*** GIVEN INFORMATION
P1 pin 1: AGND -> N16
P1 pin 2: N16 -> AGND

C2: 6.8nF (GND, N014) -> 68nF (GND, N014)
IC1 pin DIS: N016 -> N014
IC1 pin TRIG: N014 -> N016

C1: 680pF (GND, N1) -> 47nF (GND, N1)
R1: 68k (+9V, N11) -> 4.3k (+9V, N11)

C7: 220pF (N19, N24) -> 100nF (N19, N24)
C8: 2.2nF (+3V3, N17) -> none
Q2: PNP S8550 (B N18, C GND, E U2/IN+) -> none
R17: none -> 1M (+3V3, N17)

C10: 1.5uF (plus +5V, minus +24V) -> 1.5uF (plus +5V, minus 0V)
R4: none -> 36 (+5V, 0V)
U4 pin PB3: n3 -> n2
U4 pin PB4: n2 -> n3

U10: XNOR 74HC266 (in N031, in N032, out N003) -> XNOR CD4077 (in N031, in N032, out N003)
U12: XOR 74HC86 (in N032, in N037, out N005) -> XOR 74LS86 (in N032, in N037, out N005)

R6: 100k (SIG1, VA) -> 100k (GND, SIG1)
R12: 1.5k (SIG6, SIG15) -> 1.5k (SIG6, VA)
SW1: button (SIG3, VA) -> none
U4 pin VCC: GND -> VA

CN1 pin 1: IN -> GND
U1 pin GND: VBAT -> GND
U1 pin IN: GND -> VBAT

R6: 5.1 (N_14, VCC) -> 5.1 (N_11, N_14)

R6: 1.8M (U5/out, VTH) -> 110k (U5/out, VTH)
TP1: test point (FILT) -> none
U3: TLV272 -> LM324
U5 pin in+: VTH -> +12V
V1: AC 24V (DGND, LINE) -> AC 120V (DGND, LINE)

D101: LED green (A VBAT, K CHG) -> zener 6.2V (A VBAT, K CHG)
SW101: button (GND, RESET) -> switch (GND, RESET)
******
How many lines of the data hold the string "button"? Reply with the number alone.

2